Please retype the records below exactly as they stand.

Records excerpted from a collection
▶

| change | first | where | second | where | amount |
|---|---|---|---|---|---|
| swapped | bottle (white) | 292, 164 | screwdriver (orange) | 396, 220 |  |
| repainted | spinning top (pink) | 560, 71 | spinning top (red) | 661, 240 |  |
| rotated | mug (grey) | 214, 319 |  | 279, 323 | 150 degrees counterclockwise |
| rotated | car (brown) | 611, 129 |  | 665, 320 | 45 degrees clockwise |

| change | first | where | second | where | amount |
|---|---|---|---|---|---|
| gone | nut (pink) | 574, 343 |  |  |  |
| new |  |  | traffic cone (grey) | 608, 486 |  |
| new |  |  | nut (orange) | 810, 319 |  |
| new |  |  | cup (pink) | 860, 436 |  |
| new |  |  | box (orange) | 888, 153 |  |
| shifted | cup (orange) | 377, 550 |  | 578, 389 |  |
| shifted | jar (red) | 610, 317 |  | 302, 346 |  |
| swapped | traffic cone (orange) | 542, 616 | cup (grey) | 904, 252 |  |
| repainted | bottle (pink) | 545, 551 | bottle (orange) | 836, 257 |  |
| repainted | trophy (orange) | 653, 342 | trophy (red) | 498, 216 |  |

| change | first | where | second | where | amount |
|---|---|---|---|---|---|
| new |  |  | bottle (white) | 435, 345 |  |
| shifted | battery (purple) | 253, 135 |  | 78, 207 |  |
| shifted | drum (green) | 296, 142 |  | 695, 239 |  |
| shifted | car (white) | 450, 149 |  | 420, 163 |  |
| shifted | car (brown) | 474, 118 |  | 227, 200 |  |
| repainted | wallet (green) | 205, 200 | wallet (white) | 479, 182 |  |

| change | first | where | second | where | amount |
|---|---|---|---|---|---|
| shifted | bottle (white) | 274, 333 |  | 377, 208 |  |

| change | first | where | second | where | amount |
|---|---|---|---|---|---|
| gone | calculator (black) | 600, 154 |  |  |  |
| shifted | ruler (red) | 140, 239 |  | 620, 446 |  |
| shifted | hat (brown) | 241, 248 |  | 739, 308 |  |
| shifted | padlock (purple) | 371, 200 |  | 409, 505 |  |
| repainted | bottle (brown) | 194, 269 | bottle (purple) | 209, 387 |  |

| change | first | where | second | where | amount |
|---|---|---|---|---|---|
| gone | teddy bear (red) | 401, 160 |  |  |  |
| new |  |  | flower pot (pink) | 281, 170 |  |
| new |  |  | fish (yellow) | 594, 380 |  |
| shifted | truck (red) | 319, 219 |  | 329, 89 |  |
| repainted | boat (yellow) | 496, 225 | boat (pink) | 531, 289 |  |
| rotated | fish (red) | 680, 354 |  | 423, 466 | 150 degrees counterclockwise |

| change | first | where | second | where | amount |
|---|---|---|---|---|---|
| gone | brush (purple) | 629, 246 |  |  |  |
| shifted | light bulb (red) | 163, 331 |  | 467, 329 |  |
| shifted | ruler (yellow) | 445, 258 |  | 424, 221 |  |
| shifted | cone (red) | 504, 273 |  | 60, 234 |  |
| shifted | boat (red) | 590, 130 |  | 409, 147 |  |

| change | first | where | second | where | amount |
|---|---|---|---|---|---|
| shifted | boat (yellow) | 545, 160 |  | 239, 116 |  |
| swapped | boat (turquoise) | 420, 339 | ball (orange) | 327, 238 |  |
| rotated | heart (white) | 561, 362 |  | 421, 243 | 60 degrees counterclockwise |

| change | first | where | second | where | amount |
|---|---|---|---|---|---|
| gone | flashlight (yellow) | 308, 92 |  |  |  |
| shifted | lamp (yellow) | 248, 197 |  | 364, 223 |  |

◀

> [OUTPUT FOR THIS EXERCISE]
| change | first | where | second | where | amount |
|---|---|---|---|---|---|
| swapped | bottle (white) | 292, 164 | screwdriver (orange) | 396, 220 |  |
| repainted | spinning top (pink) | 560, 71 | spinning top (red) | 661, 240 |  |
| rotated | mug (grey) | 214, 319 |  | 279, 323 | 150 degrees counterclockwise |
| rotated | car (brown) | 611, 129 |  | 665, 320 | 45 degrees clockwise |

| change | first | where | second | where | amount |
|---|---|---|---|---|---|
| gone | nut (pink) | 574, 343 |  |  |  |
| new |  |  | traffic cone (grey) | 608, 486 |  |
| new |  |  | nut (orange) | 810, 319 |  |
| new |  |  | cup (pink) | 860, 436 |  |
| new |  |  | box (orange) | 888, 153 |  |
| shifted | cup (orange) | 377, 550 |  | 578, 389 |  |
| shifted | jar (red) | 610, 317 |  | 302, 346 |  |
| swapped | traffic cone (orange) | 542, 616 | cup (grey) | 904, 252 |  |
| repainted | bottle (pink) | 545, 551 | bottle (orange) | 836, 257 |  |
| repainted | trophy (orange) | 653, 342 | trophy (red) | 498, 216 |  |

| change | first | where | second | where | amount |
|---|---|---|---|---|---|
| new |  |  | bottle (white) | 435, 345 |  |
| shifted | battery (purple) | 253, 135 |  | 78, 207 |  |
| shifted | drum (green) | 296, 142 |  | 695, 239 |  |
| shifted | car (white) | 450, 149 |  | 420, 163 |  |
| shifted | car (brown) | 474, 118 |  | 227, 200 |  |
| repainted | wallet (green) | 205, 200 | wallet (white) | 479, 182 |  |

| change | first | where | second | where | amount |
|---|---|---|---|---|---|
| shifted | bottle (white) | 274, 333 |  | 377, 208 |  |

| change | first | where | second | where | amount |
|---|---|---|---|---|---|
| gone | calculator (black) | 600, 154 |  |  |  |
| shifted | ruler (red) | 140, 239 |  | 620, 446 |  |
| shifted | hat (brown) | 241, 248 |  | 739, 308 |  |
| shifted | padlock (purple) | 371, 200 |  | 409, 505 |  |
| repainted | bottle (brown) | 194, 269 | bottle (purple) | 209, 387 |  |

| change | first | where | second | where | amount |
|---|---|---|---|---|---|
| gone | teddy bear (red) | 401, 160 |  |  |  |
| new |  |  | flower pot (pink) | 281, 170 |  |
| new |  |  | fish (yellow) | 594, 380 |  |
| shifted | truck (red) | 319, 219 |  | 329, 89 |  |
| repainted | boat (yellow) | 496, 225 | boat (pink) | 531, 289 |  |
| rotated | fish (red) | 680, 354 |  | 423, 466 | 150 degrees counterclockwise |

| change | first | where | second | where | amount |
|---|---|---|---|---|---|
| gone | brush (purple) | 629, 246 |  |  |  |
| shifted | light bulb (red) | 163, 331 |  | 467, 329 |  |
| shifted | ruler (yellow) | 445, 258 |  | 424, 221 |  |
| shifted | cone (red) | 504, 273 |  | 60, 234 |  |
| shifted | boat (red) | 590, 130 |  | 409, 147 |  |

| change | first | where | second | where | amount |
|---|---|---|---|---|---|
| shifted | boat (yellow) | 545, 160 |  | 239, 116 |  |
| swapped | boat (turquoise) | 420, 339 | ball (orange) | 327, 238 |  |
| rotated | heart (white) | 561, 362 |  | 421, 243 | 60 degrees counterclockwise |

| change | first | where | second | where | amount |
|---|---|---|---|---|---|
| gone | flashlight (yellow) | 308, 92 |  |  |  |
| shifted | lamp (yellow) | 248, 197 |  | 364, 223 |  |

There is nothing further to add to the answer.